*** The data Section Begins ***
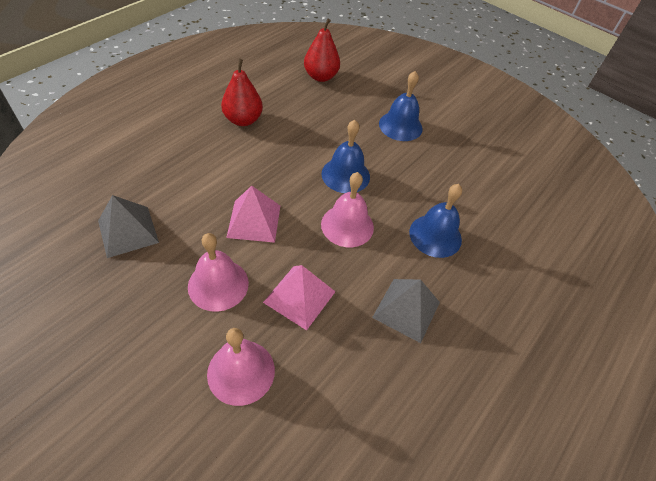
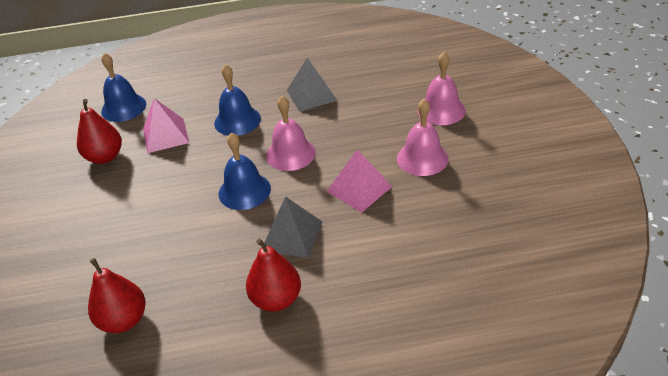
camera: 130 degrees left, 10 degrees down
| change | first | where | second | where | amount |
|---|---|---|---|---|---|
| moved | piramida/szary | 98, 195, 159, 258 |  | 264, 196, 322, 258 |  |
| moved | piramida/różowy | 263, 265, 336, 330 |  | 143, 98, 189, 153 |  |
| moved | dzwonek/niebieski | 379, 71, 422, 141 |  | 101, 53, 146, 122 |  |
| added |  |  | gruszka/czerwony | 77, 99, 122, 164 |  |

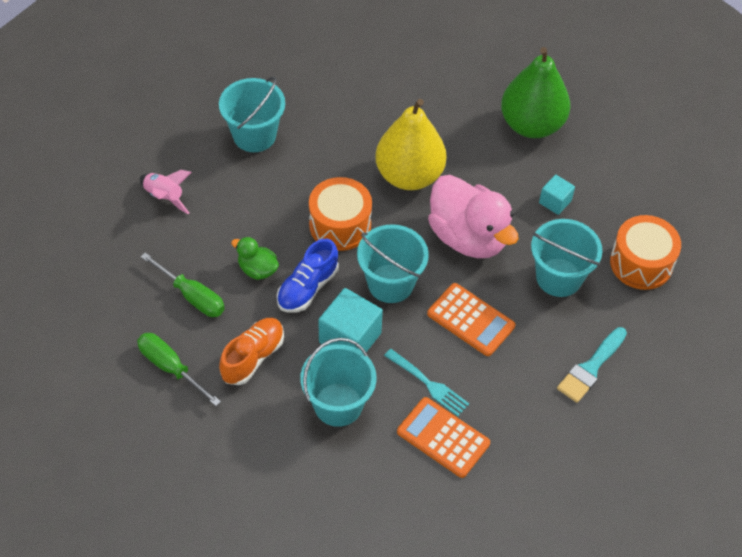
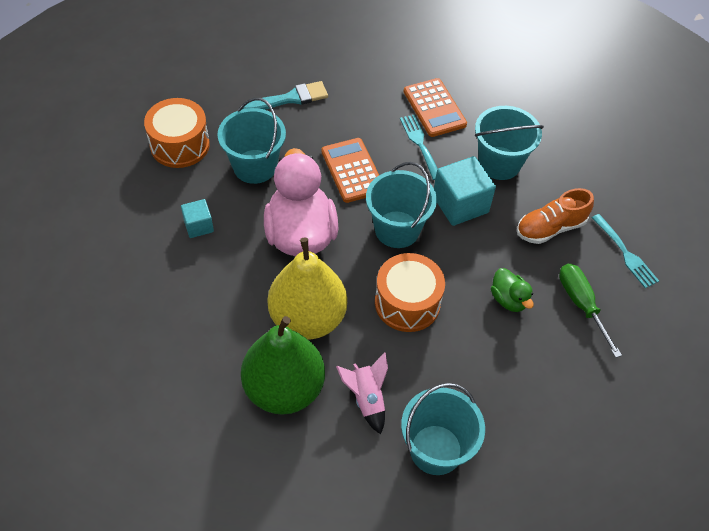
camera: 150 degrees left, 0 degrees up
| change | first | where | second | where | amount |
|---|---|---|---|---|---|
| replaced | śrubokręt/zielony | 137, 333, 221, 406 | widelec/turkusowy | 592, 214, 659, 288 |  |
| moved | rakieta/różowy | 140, 170, 192, 214 |  | 336, 352, 388, 434 |  |
| removed | but/niebieski | 277, 239, 338, 313 |  |  |  |
| moved | gruszka/zielony | 501, 47, 570, 138 |  | 241, 316, 325, 415 |  |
*** The data Section Ends ***
◆ What you will do: What is needed is one number: how many lines of the records above contain the word "różowy".

◆ Expected answer: 2